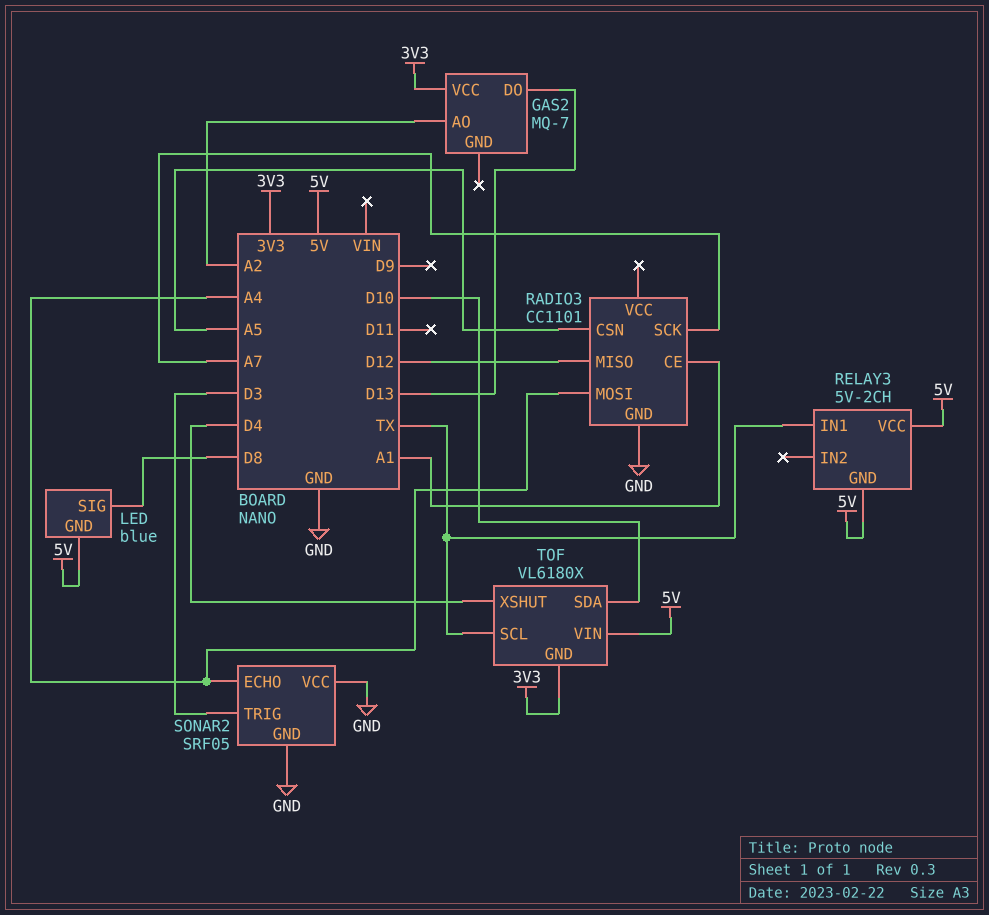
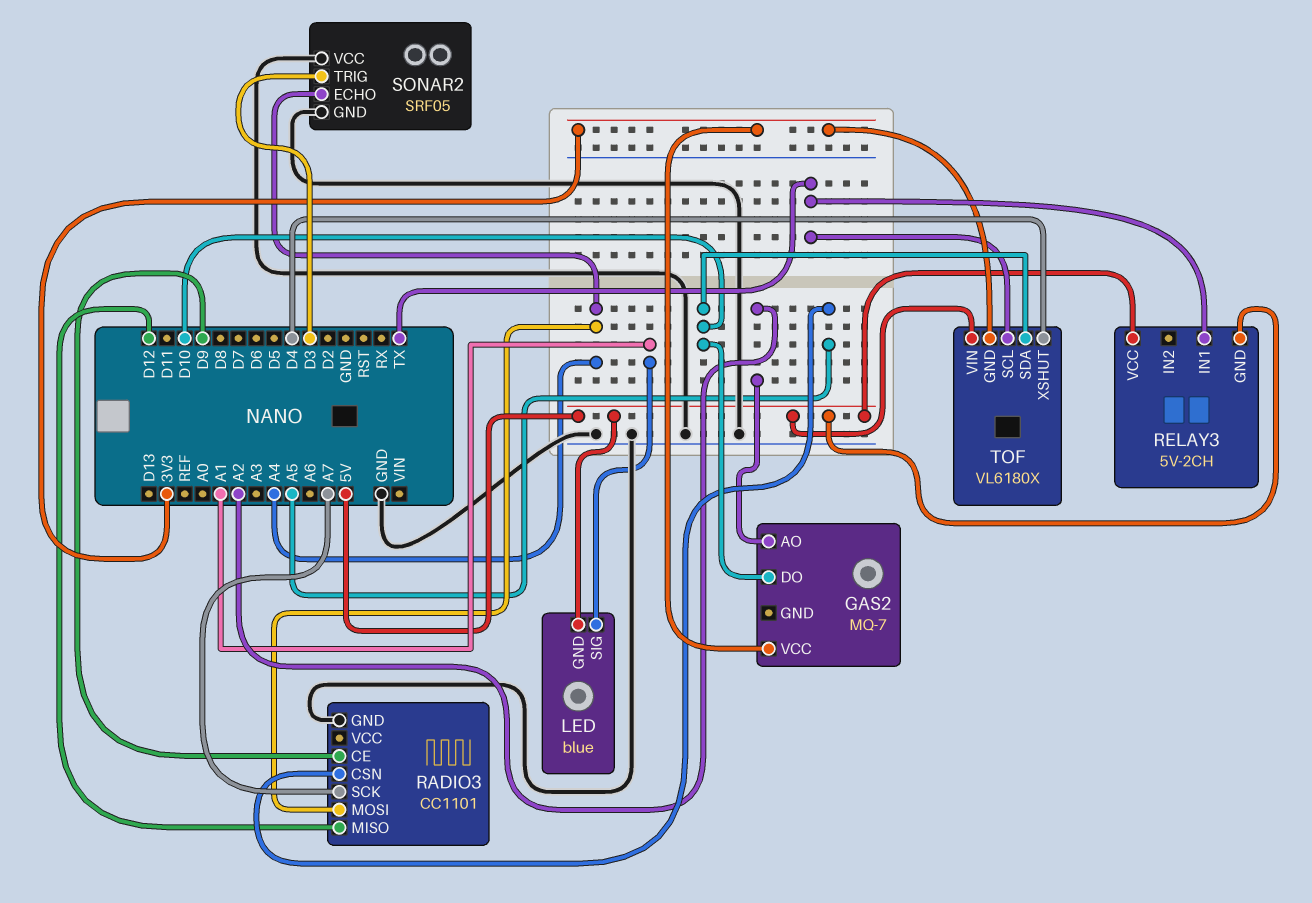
GAS2 pin DO: D13 -> D10
LED pin SIG: D8 -> A1
RADIO3 pin CE: A1 -> D9

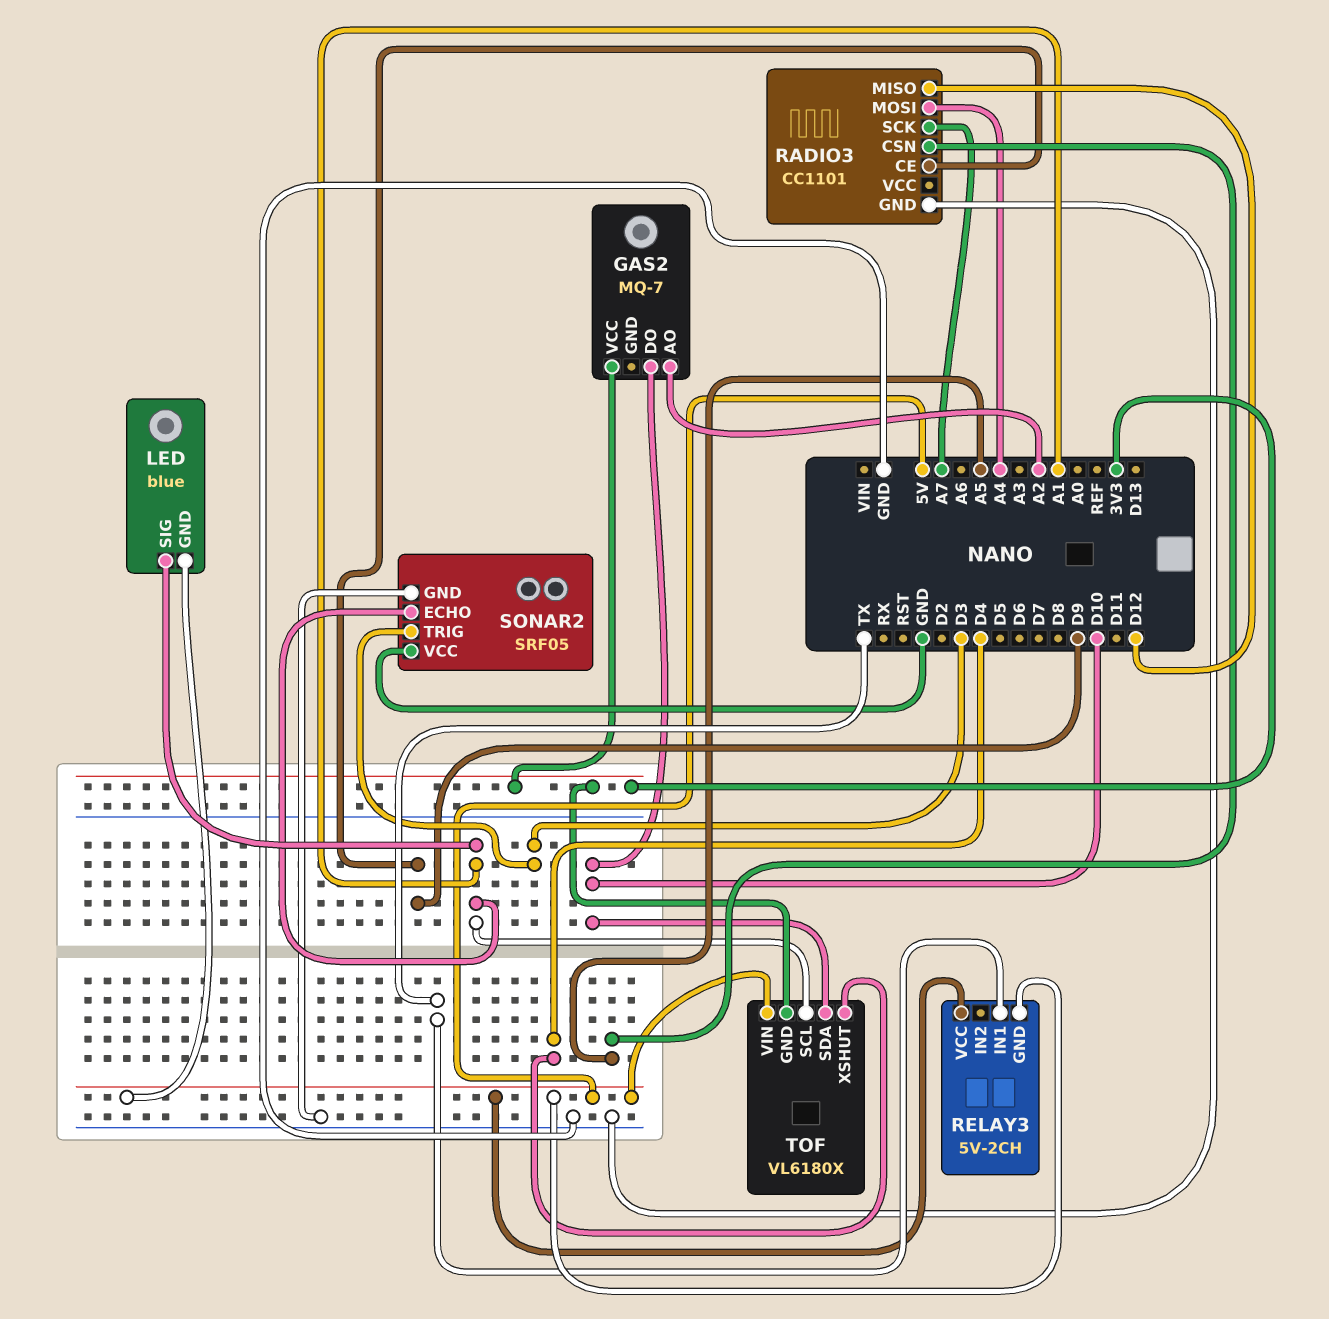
SONAR2 pin ECHO: A4 -> A1
TOF pin SCL: TX -> A1

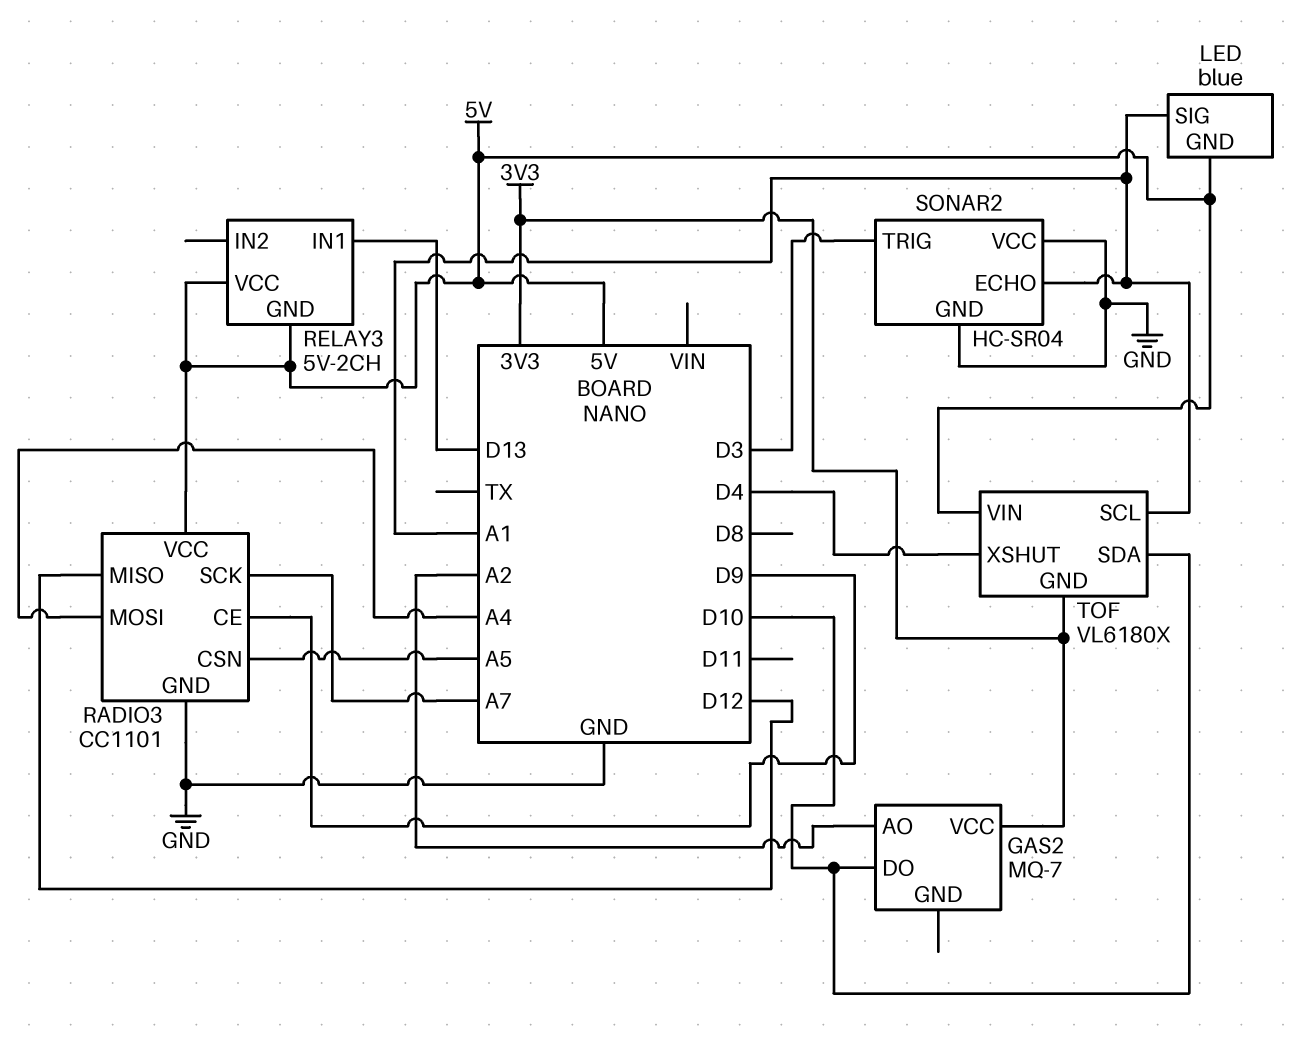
RADIO3 pin VCC: none -> 5V
RELAY3 pin IN1: TX -> D13
SONAR2: SRF05 -> HC-SR04

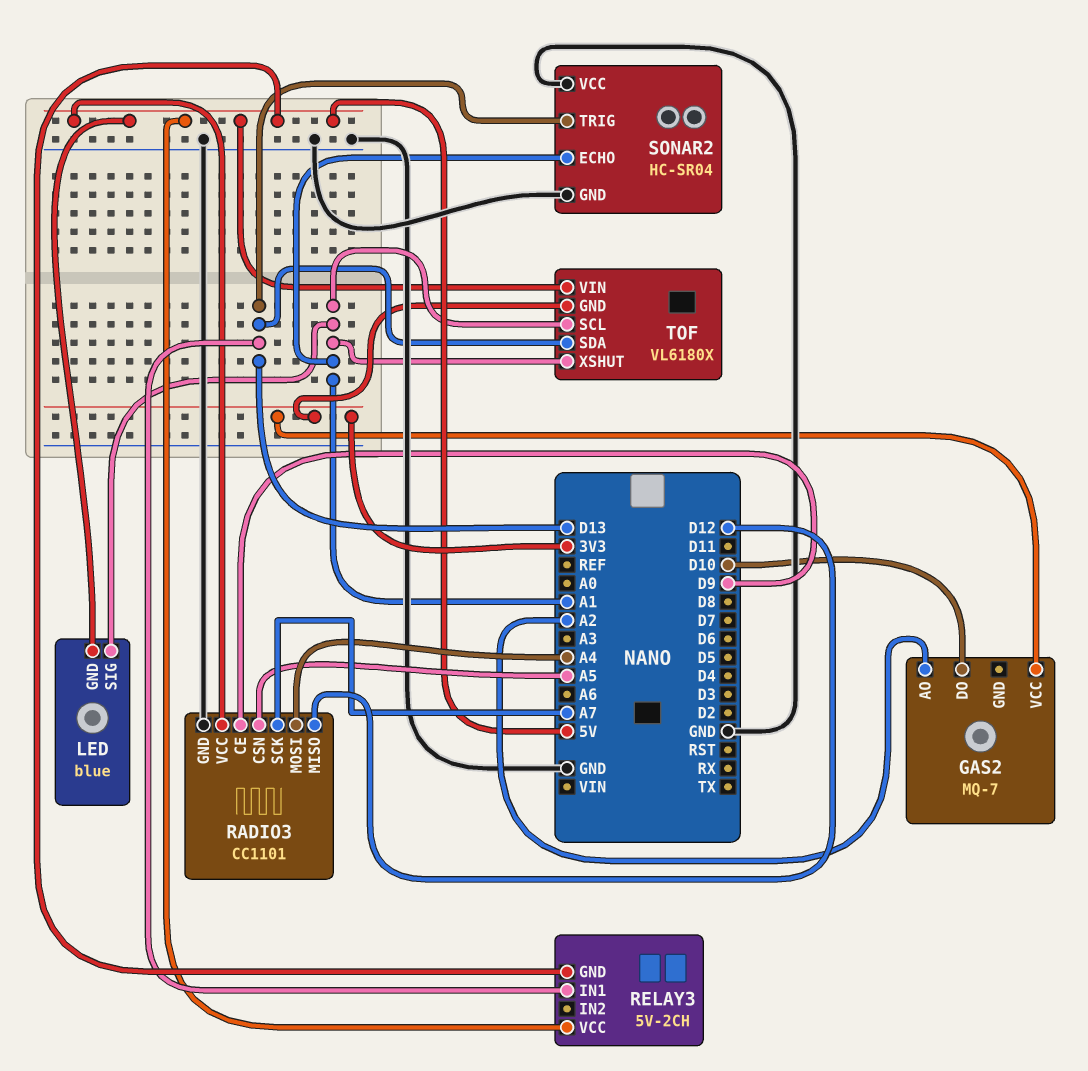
SONAR2 pin TRIG: D3 -> D13
TOF pin SDA: D10 -> D13
TOF pin XSHUT: D4 -> A1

────────────────

* **WORK REQUIRED**: Will you set down the records word for word while leaving out every picture?

* **EXPECTED ANSWER**:
GAS2 pin DO: D13 -> D10
LED pin SIG: D8 -> A1
RADIO3 pin CE: A1 -> D9

SONAR2 pin ECHO: A4 -> A1
TOF pin SCL: TX -> A1

RADIO3 pin VCC: none -> 5V
RELAY3 pin IN1: TX -> D13
SONAR2: SRF05 -> HC-SR04

SONAR2 pin TRIG: D3 -> D13
TOF pin SDA: D10 -> D13
TOF pin XSHUT: D4 -> A1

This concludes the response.